**What is expected**
Every entry must be transcribed without alteration.

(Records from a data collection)
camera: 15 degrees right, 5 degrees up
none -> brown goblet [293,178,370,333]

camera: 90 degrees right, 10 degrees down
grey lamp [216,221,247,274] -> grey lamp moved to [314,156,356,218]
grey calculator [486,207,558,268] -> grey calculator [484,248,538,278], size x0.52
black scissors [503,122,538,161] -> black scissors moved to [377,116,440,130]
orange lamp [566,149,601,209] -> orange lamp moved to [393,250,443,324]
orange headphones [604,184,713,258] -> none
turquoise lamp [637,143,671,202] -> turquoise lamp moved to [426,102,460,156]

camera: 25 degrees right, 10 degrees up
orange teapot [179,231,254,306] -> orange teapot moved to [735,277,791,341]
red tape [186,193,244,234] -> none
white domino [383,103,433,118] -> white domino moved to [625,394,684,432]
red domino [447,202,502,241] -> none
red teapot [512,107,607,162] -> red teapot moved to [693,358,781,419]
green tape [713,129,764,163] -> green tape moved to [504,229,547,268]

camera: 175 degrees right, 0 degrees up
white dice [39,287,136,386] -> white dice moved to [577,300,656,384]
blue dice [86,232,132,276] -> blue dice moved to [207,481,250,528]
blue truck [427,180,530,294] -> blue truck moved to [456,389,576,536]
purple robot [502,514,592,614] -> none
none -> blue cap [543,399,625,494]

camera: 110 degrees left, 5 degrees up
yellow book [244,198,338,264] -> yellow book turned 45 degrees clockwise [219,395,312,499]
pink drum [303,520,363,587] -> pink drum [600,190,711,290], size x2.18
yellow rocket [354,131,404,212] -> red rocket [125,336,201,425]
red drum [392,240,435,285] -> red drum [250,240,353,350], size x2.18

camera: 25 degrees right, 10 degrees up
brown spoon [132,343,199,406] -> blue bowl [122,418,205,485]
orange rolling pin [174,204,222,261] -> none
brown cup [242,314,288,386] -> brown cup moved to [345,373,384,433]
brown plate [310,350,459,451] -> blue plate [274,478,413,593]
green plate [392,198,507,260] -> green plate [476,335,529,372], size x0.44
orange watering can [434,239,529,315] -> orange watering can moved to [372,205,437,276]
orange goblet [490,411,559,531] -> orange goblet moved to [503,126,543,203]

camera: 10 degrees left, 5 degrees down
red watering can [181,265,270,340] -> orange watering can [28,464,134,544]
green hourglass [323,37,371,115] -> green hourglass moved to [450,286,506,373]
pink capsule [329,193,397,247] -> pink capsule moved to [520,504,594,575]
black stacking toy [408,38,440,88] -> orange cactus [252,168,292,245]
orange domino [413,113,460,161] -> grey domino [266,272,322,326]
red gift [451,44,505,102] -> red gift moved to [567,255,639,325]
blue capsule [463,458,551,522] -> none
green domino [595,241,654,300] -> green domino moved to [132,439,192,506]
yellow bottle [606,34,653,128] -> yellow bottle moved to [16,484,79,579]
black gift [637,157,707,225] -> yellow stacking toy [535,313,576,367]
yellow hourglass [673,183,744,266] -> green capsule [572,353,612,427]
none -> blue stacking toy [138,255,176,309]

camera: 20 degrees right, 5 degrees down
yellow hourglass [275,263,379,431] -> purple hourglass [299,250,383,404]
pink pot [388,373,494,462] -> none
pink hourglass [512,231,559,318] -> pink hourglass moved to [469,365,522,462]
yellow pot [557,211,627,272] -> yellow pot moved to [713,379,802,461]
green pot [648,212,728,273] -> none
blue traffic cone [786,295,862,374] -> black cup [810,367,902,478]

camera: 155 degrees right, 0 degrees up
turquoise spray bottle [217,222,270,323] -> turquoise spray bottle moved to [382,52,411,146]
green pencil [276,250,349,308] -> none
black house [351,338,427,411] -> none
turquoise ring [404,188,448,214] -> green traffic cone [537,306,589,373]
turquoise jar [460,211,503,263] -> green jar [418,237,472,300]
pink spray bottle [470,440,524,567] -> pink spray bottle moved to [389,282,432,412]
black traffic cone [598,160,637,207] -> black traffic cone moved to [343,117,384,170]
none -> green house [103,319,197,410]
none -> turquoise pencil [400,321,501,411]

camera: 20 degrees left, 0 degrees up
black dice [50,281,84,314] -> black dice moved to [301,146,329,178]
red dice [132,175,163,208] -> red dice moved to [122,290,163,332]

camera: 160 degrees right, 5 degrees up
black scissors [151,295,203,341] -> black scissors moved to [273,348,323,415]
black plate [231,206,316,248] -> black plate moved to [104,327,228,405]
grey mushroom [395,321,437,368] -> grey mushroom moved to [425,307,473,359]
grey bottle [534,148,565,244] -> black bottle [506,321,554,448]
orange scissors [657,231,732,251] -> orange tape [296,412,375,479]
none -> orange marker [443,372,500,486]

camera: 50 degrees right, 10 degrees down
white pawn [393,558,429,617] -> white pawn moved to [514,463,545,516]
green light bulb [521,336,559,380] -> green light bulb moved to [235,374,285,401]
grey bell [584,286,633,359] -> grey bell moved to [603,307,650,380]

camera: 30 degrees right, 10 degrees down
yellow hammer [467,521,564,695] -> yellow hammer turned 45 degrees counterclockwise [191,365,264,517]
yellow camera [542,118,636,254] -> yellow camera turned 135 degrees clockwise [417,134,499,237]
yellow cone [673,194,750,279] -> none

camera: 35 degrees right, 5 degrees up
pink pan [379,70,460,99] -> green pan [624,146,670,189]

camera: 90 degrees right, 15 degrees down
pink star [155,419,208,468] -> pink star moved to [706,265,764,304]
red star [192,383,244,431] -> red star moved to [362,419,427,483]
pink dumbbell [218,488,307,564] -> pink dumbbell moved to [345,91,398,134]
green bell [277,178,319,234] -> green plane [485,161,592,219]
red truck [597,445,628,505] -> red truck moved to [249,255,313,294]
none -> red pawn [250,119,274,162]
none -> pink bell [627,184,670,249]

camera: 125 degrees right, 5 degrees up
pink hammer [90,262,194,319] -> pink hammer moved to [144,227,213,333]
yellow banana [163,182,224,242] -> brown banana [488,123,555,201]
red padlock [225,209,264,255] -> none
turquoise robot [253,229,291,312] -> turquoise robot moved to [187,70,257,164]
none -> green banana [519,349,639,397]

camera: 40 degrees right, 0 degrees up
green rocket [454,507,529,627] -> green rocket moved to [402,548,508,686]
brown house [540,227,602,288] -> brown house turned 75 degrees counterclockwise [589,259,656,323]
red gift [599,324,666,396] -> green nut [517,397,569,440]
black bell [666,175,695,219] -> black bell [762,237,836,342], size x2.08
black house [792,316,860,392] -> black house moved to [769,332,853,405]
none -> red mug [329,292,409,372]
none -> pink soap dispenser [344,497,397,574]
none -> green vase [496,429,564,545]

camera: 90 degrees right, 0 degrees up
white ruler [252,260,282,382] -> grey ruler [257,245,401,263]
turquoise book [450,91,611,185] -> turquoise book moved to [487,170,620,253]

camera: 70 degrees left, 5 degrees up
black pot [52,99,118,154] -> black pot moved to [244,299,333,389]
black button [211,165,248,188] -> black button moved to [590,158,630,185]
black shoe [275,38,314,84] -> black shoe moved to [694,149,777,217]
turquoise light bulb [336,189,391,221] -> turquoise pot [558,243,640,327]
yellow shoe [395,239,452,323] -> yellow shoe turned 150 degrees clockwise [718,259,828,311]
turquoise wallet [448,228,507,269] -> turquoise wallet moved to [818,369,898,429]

**Task output**
camera: 15 degrees right, 5 degrees up
none -> brown goblet [293,178,370,333]

camera: 90 degrees right, 10 degrees down
grey lamp [216,221,247,274] -> grey lamp moved to [314,156,356,218]
grey calculator [486,207,558,268] -> grey calculator [484,248,538,278], size x0.52
black scissors [503,122,538,161] -> black scissors moved to [377,116,440,130]
orange lamp [566,149,601,209] -> orange lamp moved to [393,250,443,324]
orange headphones [604,184,713,258] -> none
turquoise lamp [637,143,671,202] -> turquoise lamp moved to [426,102,460,156]

camera: 25 degrees right, 10 degrees up
orange teapot [179,231,254,306] -> orange teapot moved to [735,277,791,341]
red tape [186,193,244,234] -> none
white domino [383,103,433,118] -> white domino moved to [625,394,684,432]
red domino [447,202,502,241] -> none
red teapot [512,107,607,162] -> red teapot moved to [693,358,781,419]
green tape [713,129,764,163] -> green tape moved to [504,229,547,268]

camera: 175 degrees right, 0 degrees up
white dice [39,287,136,386] -> white dice moved to [577,300,656,384]
blue dice [86,232,132,276] -> blue dice moved to [207,481,250,528]
blue truck [427,180,530,294] -> blue truck moved to [456,389,576,536]
purple robot [502,514,592,614] -> none
none -> blue cap [543,399,625,494]

camera: 110 degrees left, 5 degrees up
yellow book [244,198,338,264] -> yellow book turned 45 degrees clockwise [219,395,312,499]
pink drum [303,520,363,587] -> pink drum [600,190,711,290], size x2.18
yellow rocket [354,131,404,212] -> red rocket [125,336,201,425]
red drum [392,240,435,285] -> red drum [250,240,353,350], size x2.18

camera: 25 degrees right, 10 degrees up
brown spoon [132,343,199,406] -> blue bowl [122,418,205,485]
orange rolling pin [174,204,222,261] -> none
brown cup [242,314,288,386] -> brown cup moved to [345,373,384,433]
brown plate [310,350,459,451] -> blue plate [274,478,413,593]
green plate [392,198,507,260] -> green plate [476,335,529,372], size x0.44
orange watering can [434,239,529,315] -> orange watering can moved to [372,205,437,276]
orange goblet [490,411,559,531] -> orange goblet moved to [503,126,543,203]

camera: 10 degrees left, 5 degrees down
red watering can [181,265,270,340] -> orange watering can [28,464,134,544]
green hourglass [323,37,371,115] -> green hourglass moved to [450,286,506,373]
pink capsule [329,193,397,247] -> pink capsule moved to [520,504,594,575]
black stacking toy [408,38,440,88] -> orange cactus [252,168,292,245]
orange domino [413,113,460,161] -> grey domino [266,272,322,326]
red gift [451,44,505,102] -> red gift moved to [567,255,639,325]
blue capsule [463,458,551,522] -> none
green domino [595,241,654,300] -> green domino moved to [132,439,192,506]
yellow bottle [606,34,653,128] -> yellow bottle moved to [16,484,79,579]
black gift [637,157,707,225] -> yellow stacking toy [535,313,576,367]
yellow hourglass [673,183,744,266] -> green capsule [572,353,612,427]
none -> blue stacking toy [138,255,176,309]

camera: 20 degrees right, 5 degrees down
yellow hourglass [275,263,379,431] -> purple hourglass [299,250,383,404]
pink pot [388,373,494,462] -> none
pink hourglass [512,231,559,318] -> pink hourglass moved to [469,365,522,462]
yellow pot [557,211,627,272] -> yellow pot moved to [713,379,802,461]
green pot [648,212,728,273] -> none
blue traffic cone [786,295,862,374] -> black cup [810,367,902,478]

camera: 155 degrees right, 0 degrees up
turquoise spray bottle [217,222,270,323] -> turquoise spray bottle moved to [382,52,411,146]
green pencil [276,250,349,308] -> none
black house [351,338,427,411] -> none
turquoise ring [404,188,448,214] -> green traffic cone [537,306,589,373]
turquoise jar [460,211,503,263] -> green jar [418,237,472,300]
pink spray bottle [470,440,524,567] -> pink spray bottle moved to [389,282,432,412]
black traffic cone [598,160,637,207] -> black traffic cone moved to [343,117,384,170]
none -> green house [103,319,197,410]
none -> turquoise pencil [400,321,501,411]

camera: 20 degrees left, 0 degrees up
black dice [50,281,84,314] -> black dice moved to [301,146,329,178]
red dice [132,175,163,208] -> red dice moved to [122,290,163,332]

camera: 160 degrees right, 5 degrees up
black scissors [151,295,203,341] -> black scissors moved to [273,348,323,415]
black plate [231,206,316,248] -> black plate moved to [104,327,228,405]
grey mushroom [395,321,437,368] -> grey mushroom moved to [425,307,473,359]
grey bottle [534,148,565,244] -> black bottle [506,321,554,448]
orange scissors [657,231,732,251] -> orange tape [296,412,375,479]
none -> orange marker [443,372,500,486]

camera: 50 degrees right, 10 degrees down
white pawn [393,558,429,617] -> white pawn moved to [514,463,545,516]
green light bulb [521,336,559,380] -> green light bulb moved to [235,374,285,401]
grey bell [584,286,633,359] -> grey bell moved to [603,307,650,380]

camera: 30 degrees right, 10 degrees down
yellow hammer [467,521,564,695] -> yellow hammer turned 45 degrees counterclockwise [191,365,264,517]
yellow camera [542,118,636,254] -> yellow camera turned 135 degrees clockwise [417,134,499,237]
yellow cone [673,194,750,279] -> none

camera: 35 degrees right, 5 degrees up
pink pan [379,70,460,99] -> green pan [624,146,670,189]

camera: 90 degrees right, 15 degrees down
pink star [155,419,208,468] -> pink star moved to [706,265,764,304]
red star [192,383,244,431] -> red star moved to [362,419,427,483]
pink dumbbell [218,488,307,564] -> pink dumbbell moved to [345,91,398,134]
green bell [277,178,319,234] -> green plane [485,161,592,219]
red truck [597,445,628,505] -> red truck moved to [249,255,313,294]
none -> red pawn [250,119,274,162]
none -> pink bell [627,184,670,249]

camera: 125 degrees right, 5 degrees up
pink hammer [90,262,194,319] -> pink hammer moved to [144,227,213,333]
yellow banana [163,182,224,242] -> brown banana [488,123,555,201]
red padlock [225,209,264,255] -> none
turquoise robot [253,229,291,312] -> turquoise robot moved to [187,70,257,164]
none -> green banana [519,349,639,397]

camera: 40 degrees right, 0 degrees up
green rocket [454,507,529,627] -> green rocket moved to [402,548,508,686]
brown house [540,227,602,288] -> brown house turned 75 degrees counterclockwise [589,259,656,323]
red gift [599,324,666,396] -> green nut [517,397,569,440]
black bell [666,175,695,219] -> black bell [762,237,836,342], size x2.08
black house [792,316,860,392] -> black house moved to [769,332,853,405]
none -> red mug [329,292,409,372]
none -> pink soap dispenser [344,497,397,574]
none -> green vase [496,429,564,545]

camera: 90 degrees right, 0 degrees up
white ruler [252,260,282,382] -> grey ruler [257,245,401,263]
turquoise book [450,91,611,185] -> turquoise book moved to [487,170,620,253]

camera: 70 degrees left, 5 degrees up
black pot [52,99,118,154] -> black pot moved to [244,299,333,389]
black button [211,165,248,188] -> black button moved to [590,158,630,185]
black shoe [275,38,314,84] -> black shoe moved to [694,149,777,217]
turquoise light bulb [336,189,391,221] -> turquoise pot [558,243,640,327]
yellow shoe [395,239,452,323] -> yellow shoe turned 150 degrees clockwise [718,259,828,311]
turquoise wallet [448,228,507,269] -> turquoise wallet moved to [818,369,898,429]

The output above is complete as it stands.